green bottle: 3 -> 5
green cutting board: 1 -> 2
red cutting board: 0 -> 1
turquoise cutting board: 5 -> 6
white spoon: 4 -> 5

========================================

→ **What is needed**: Give the data again exactly, line for line.

→ **Output for this exercise**:
green bottle: 3 -> 5
green cutting board: 1 -> 2
red cutting board: 0 -> 1
turquoise cutting board: 5 -> 6
white spoon: 4 -> 5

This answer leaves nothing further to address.